* _PROBLEM STATEMENT_:
List each line of the records that contains the word "cube".

========

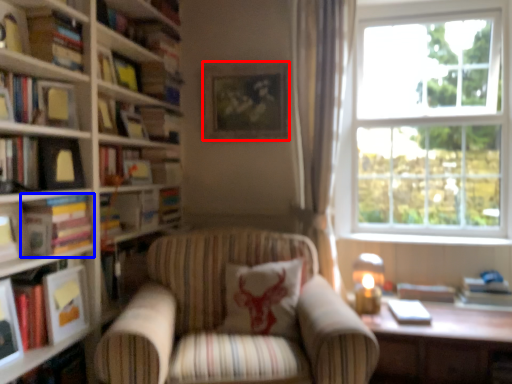
Question: Which of the following is the farthest to the observer, picture frame (highlighted by a red box) or book (highlighted by a blue box)?

Choices:
 (A) picture frame
 (B) book

Answer: (A)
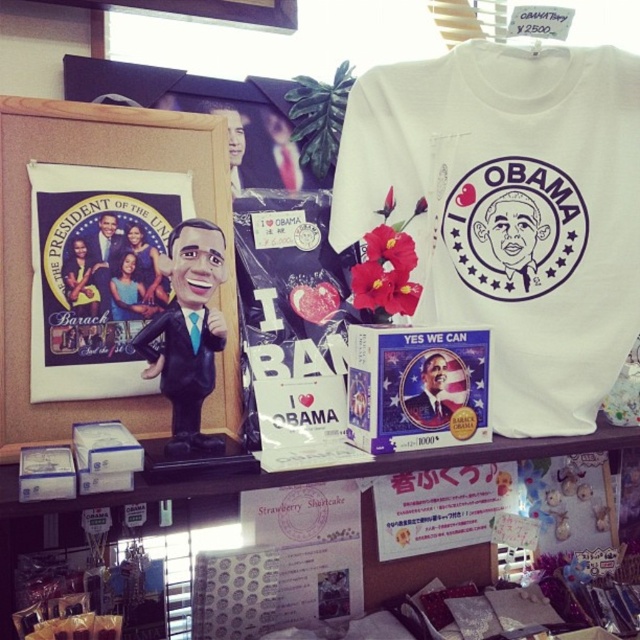
You are standing in front of the Obama merchandise shelf. You see two points marked on the shelf. Which point is closer to you, point [506,412] or point [260,481]?

Point [506,412] is further to the viewer than point [260,481], so point [506,412] is closer to you.

You are an interior designer arranging items on a shelf. You have a wooden frame at left and a white paper at upper center. The distance between them is 10.68 inches. If you need to place a decorative item that requires at least 12 inches of space between them, will the current arrangement work?

The wooden frame at left is 10.68 inches from the white paper at upper center. Since the required space is 12 inches, the current arrangement does not provide enough space. You need to adjust the placement to increase the distance between them.

Based on the scene description, where is the wooden frame at left located on the shelf?

The wooden frame at left is located at point (29, 252) on the shelf.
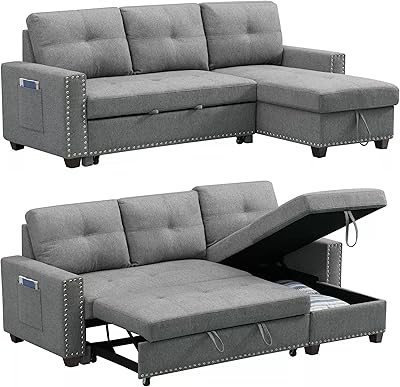
At what (x,y) coordinates should I click in order to perform the action: click on book. Please return your answer as a coordinate pair (x, y). Looking at the image, I should click on (31, 281), (32, 82).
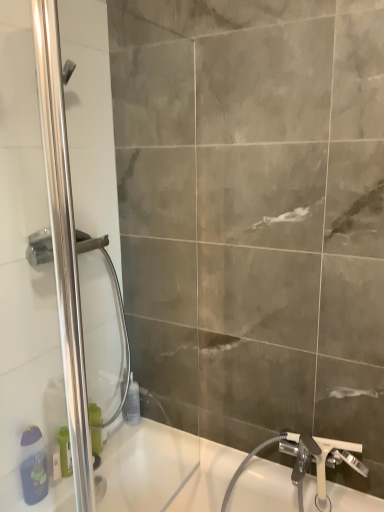
Question: Is the surface of white plastic bottle at lower left, which is counted as the third toiletry, starting from the right, in direct contact with white glossy bathtub at lower left?

Choices:
 (A) yes
 (B) no

Answer: (B)

Question: From a real-world perspective, is white plastic bottle at lower left, which is the second toiletry in left-to-right order, located beneath white glossy bathtub at lower left?

Choices:
 (A) no
 (B) yes

Answer: (A)

Question: Is white plastic bottle at lower left, which is counted as the third toiletry, starting from the right, further to camera compared to white glossy bathtub at lower left?

Choices:
 (A) yes
 (B) no

Answer: (A)

Question: From the image's perspective, is white plastic bottle at lower left, which is counted as the third toiletry, starting from the right, below white glossy bathtub at lower left?

Choices:
 (A) yes
 (B) no

Answer: (B)

Question: From a real-world perspective, is white plastic bottle at lower left, which is the second toiletry in left-to-right order, physically above white glossy bathtub at lower left?

Choices:
 (A) yes
 (B) no

Answer: (A)

Question: Considering the positions of polished stainless steel shower door at left and transparent plastic bottle at lower center, acting as the first toiletry starting from the right, in the image, is polished stainless steel shower door at left bigger or smaller than transparent plastic bottle at lower center, acting as the first toiletry starting from the right,?

Choices:
 (A) small
 (B) big

Answer: (B)

Question: Considering the positions of polished stainless steel shower door at left and transparent plastic bottle at lower center, acting as the first toiletry starting from the right, in the image, is polished stainless steel shower door at left taller or shorter than transparent plastic bottle at lower center, acting as the first toiletry starting from the right,?

Choices:
 (A) tall
 (B) short

Answer: (A)

Question: In the image, is polished stainless steel shower door at left on the left side or the right side of transparent plastic bottle at lower center, acting as the first toiletry starting from the right?

Choices:
 (A) right
 (B) left

Answer: (B)

Question: Is polished stainless steel shower door at left wider or thinner than transparent plastic bottle at lower center, acting as the first toiletry starting from the right?

Choices:
 (A) wide
 (B) thin

Answer: (B)

Question: From their relative heights in the image, would you say white plastic tap at lower right is taller or shorter than green plastic bottle at lower left, which ranks as the 2th toiletry in back-to-front order?

Choices:
 (A) short
 (B) tall

Answer: (B)

Question: From the image's perspective, is white plastic tap at lower right located above or below green plastic bottle at lower left, which ranks as the 2th toiletry in back-to-front order?

Choices:
 (A) above
 (B) below

Answer: (B)

Question: Choose the correct answer: Is white plastic tap at lower right inside green plastic bottle at lower left, acting as the 3th toiletry starting from the left, or outside it?

Choices:
 (A) inside
 (B) outside

Answer: (B)

Question: Visually, is white plastic tap at lower right positioned to the left or to the right of green plastic bottle at lower left, acting as the 3th toiletry starting from the left?

Choices:
 (A) left
 (B) right

Answer: (B)

Question: In the image, is white plastic tap at lower right positioned in front of or behind white glossy bathtub at lower left?

Choices:
 (A) front
 (B) behind

Answer: (B)

Question: From a real-world perspective, is white plastic tap at lower right positioned above or below white glossy bathtub at lower left?

Choices:
 (A) above
 (B) below

Answer: (A)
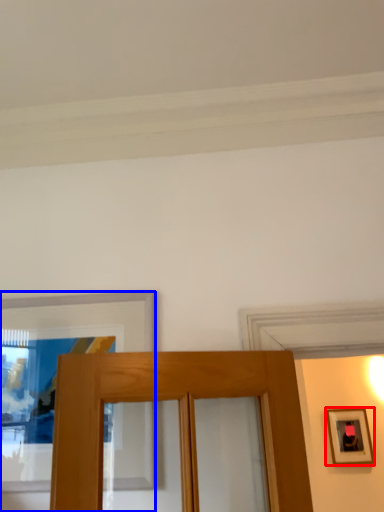
Question: Which object is closer to the camera taking this photo, picture frame (highlighted by a red box) or picture frame (highlighted by a blue box)?

Choices:
 (A) picture frame
 (B) picture frame

Answer: (B)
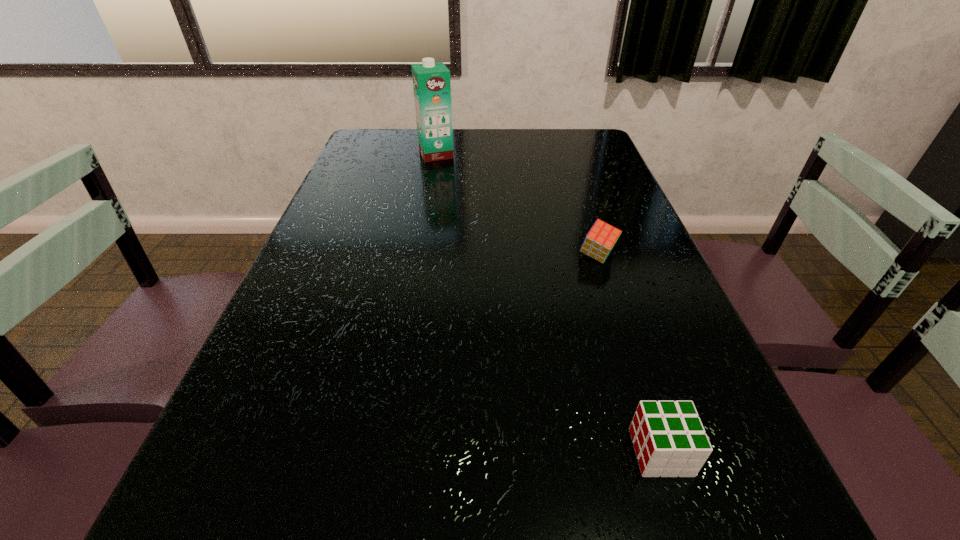
Where is `free space at the far edge`? Image resolution: width=960 pixels, height=540 pixels. free space at the far edge is located at coordinates (492, 146).

In the image, there is a desktop. What are the coordinates of `vacant region at the left edge` in the screenshot? It's located at (290, 428).

Locate an element on the screen. This screenshot has height=540, width=960. vacant area at the right edge is located at coordinates (599, 208).

Identify the location of vacant space at the far left corner. This screenshot has height=540, width=960. (407, 130).

Where is `vacant space at the far right corner of the desktop`? This screenshot has height=540, width=960. vacant space at the far right corner of the desktop is located at coordinates (577, 154).

Where is `free point between the nearer cube and the carton`? The image size is (960, 540). free point between the nearer cube and the carton is located at coordinates (x=548, y=303).

Find the location of a particular element. This screenshot has width=960, height=540. unoccupied area between the second nearest object and the nearest object is located at coordinates (629, 354).

This screenshot has height=540, width=960. I want to click on unoccupied area between the nearer cube and the second nearest object, so click(629, 354).

Identify the location of empty location between the second nearest object and the carton. (516, 205).

Locate an element on the screen. free space between the tallest object and the nearest object is located at coordinates (548, 303).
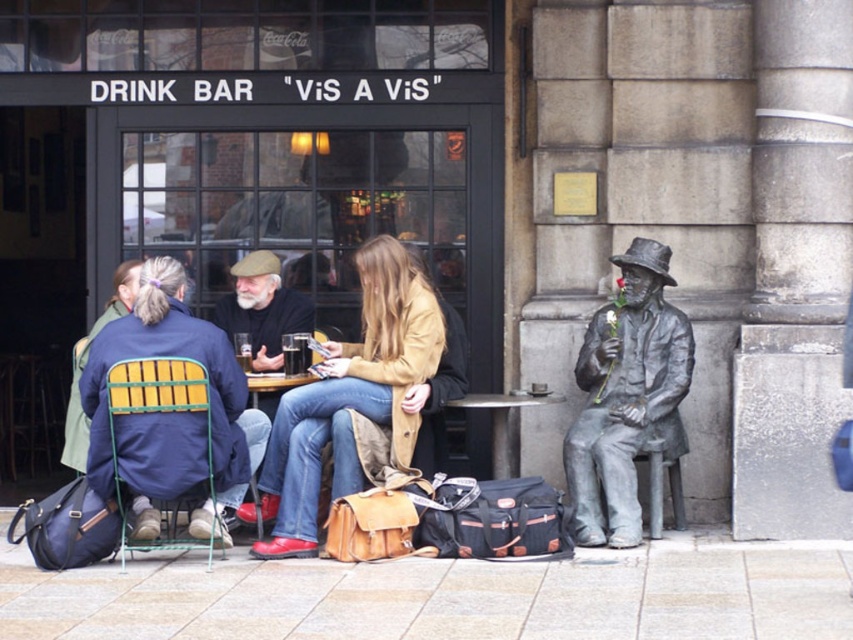
You are a server at the bar and need to deliver drinks to the two people wearing jackets at the table. The tray you are carrying is 36 inches wide. Can you place the tray between the matte blue jacket at center and the brown leather jacket at center without spilling?

The distance between the matte blue jacket at center and the brown leather jacket at center is 38.46 inches, which is wider than the tray. Therefore, you can safely place the tray between them without spilling.

You are a waiter at the bar and need to deliver a drink to the matte black cup at center. However, the brown leather jacket at center is covering it. Can you move the jacket to access the cup?

The brown leather jacket at center is positioned over matte black cup at center, so you can move the jacket to access the cup.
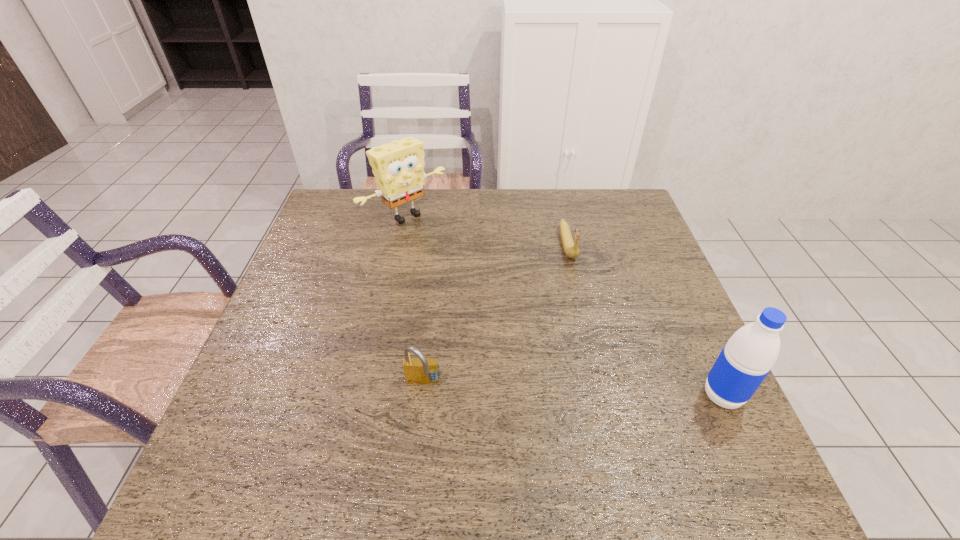
Image resolution: width=960 pixels, height=540 pixels. I want to click on free spot on the desktop that is between the padlock and the water bottle and is positioned at the stem of the third object from left to right, so click(611, 391).

Locate an element on the screen. The height and width of the screenshot is (540, 960). free space on the desktop that is between the padlock and the water bottle and is positioned on the face of the sponge is located at coordinates (607, 391).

========

* _ANSWER TO THIS TASK_:
Where is `free point between the nearer cube and the carton`? The image size is (960, 540). free point between the nearer cube and the carton is located at coordinates (x=548, y=303).
This screenshot has height=540, width=960. I want to click on unoccupied area between the nearer cube and the second nearest object, so click(629, 354).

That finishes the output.